ABOUT THIS EXERCISE: The reply should hold every record, copied exactly, and none of the pictures.

Items from a dataset:

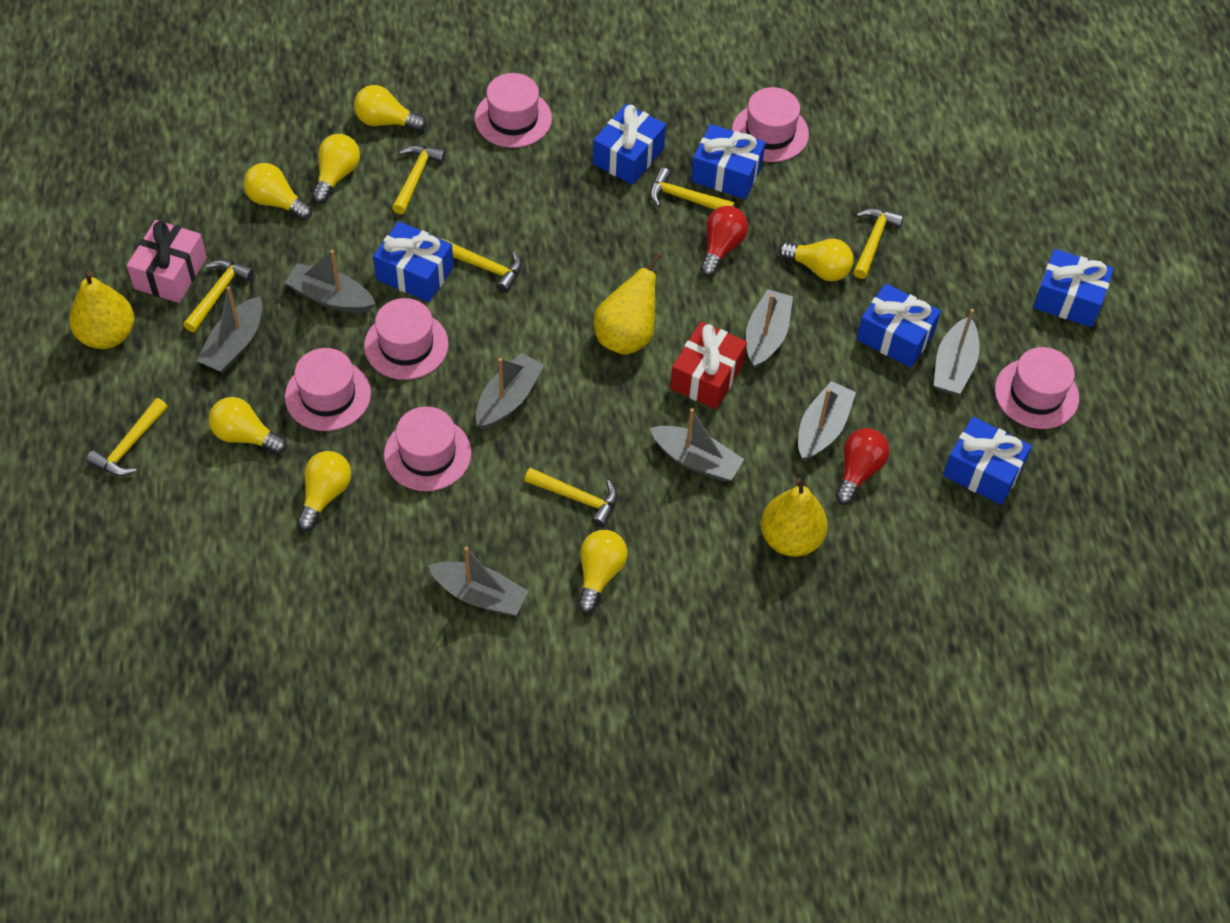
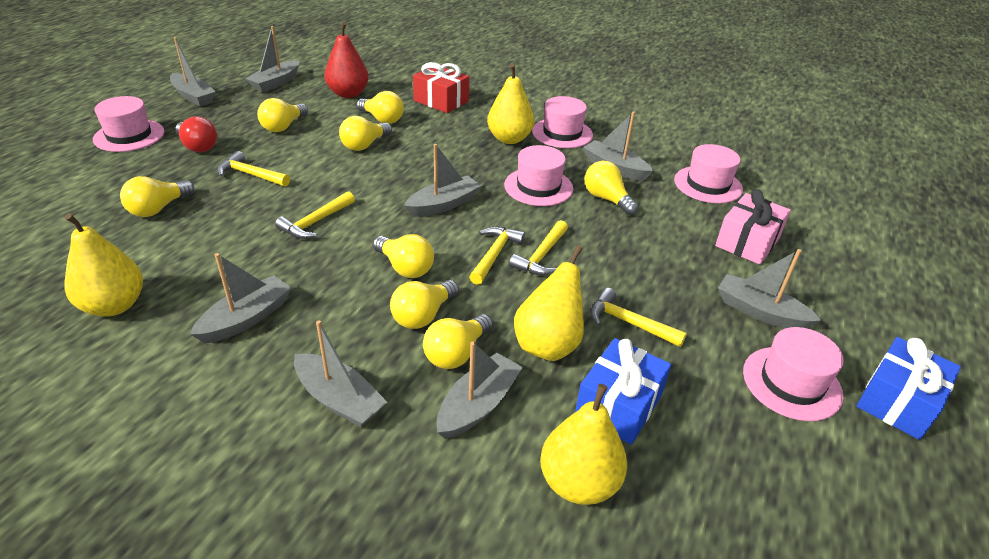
blue gift: 6 -> 2
pink hat: 6 -> 5
red light bulb: 2 -> 1
red pear: 0 -> 1
yellow hammer: 7 -> 5
yellow light bulb: 7 -> 8
yellow pear: 3 -> 4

EXERCISE SOLUTION:
blue gift: 6 -> 2
pink hat: 6 -> 5
red light bulb: 2 -> 1
red pear: 0 -> 1
yellow hammer: 7 -> 5
yellow light bulb: 7 -> 8
yellow pear: 3 -> 4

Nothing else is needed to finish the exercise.